* **What you will do**: In how many lines of these records does the word "plate" appear? Give the number by itself.

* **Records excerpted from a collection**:
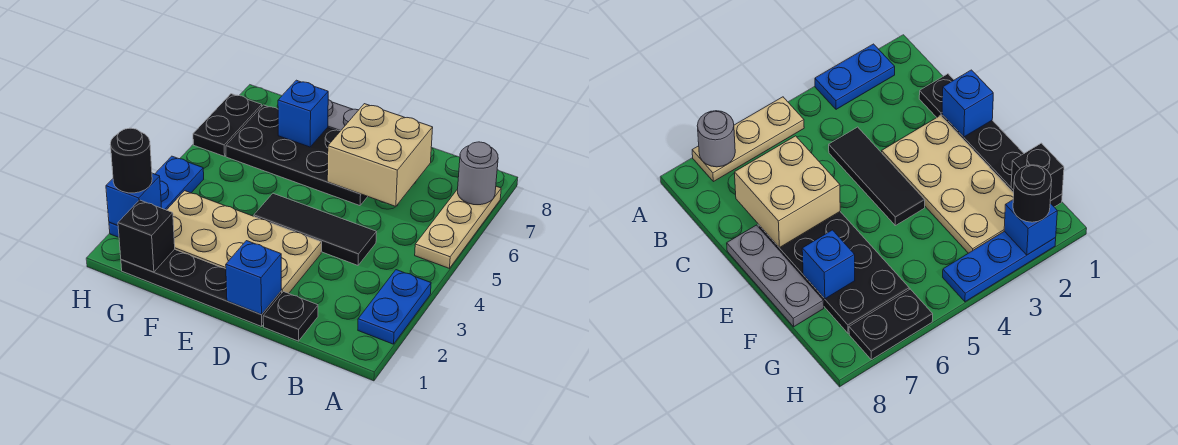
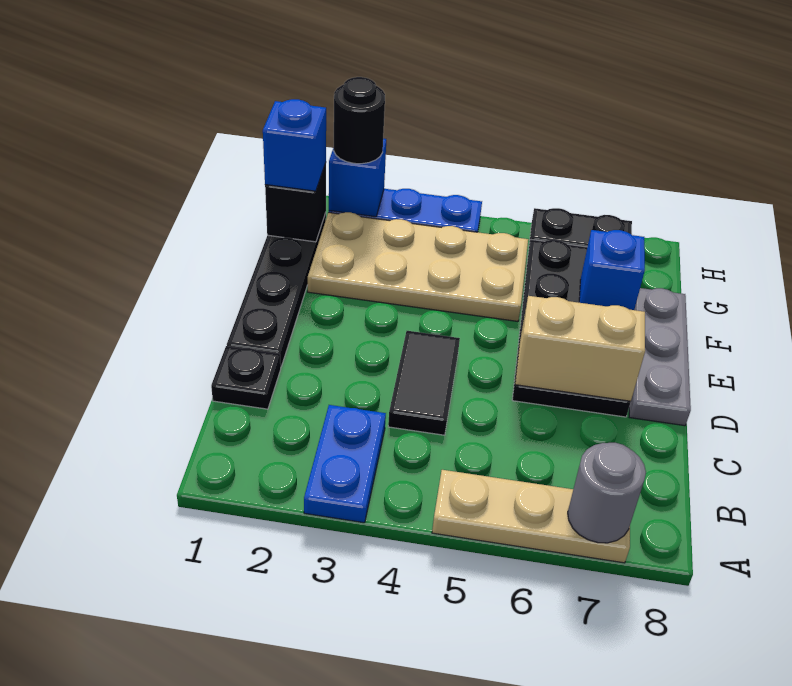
blue 1x2 plate [358,270,431,344] -> blue 1x2 plate turned to [304,405,386,523]
black 1x3 tile [254,193,376,265] -> black 1x2 tile [388,331,460,435]
tan 2x2 brick [327,104,433,206] -> tan 1x2 brick [515,296,645,402]
blue 1x1 brick [226,241,281,315] -> blue 1x1 brick moved to [263,99,326,191]
tan 2x4 plate [167,191,322,293] -> tan 2x4 plate turned to [308,212,528,321]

* **Answer section**: 2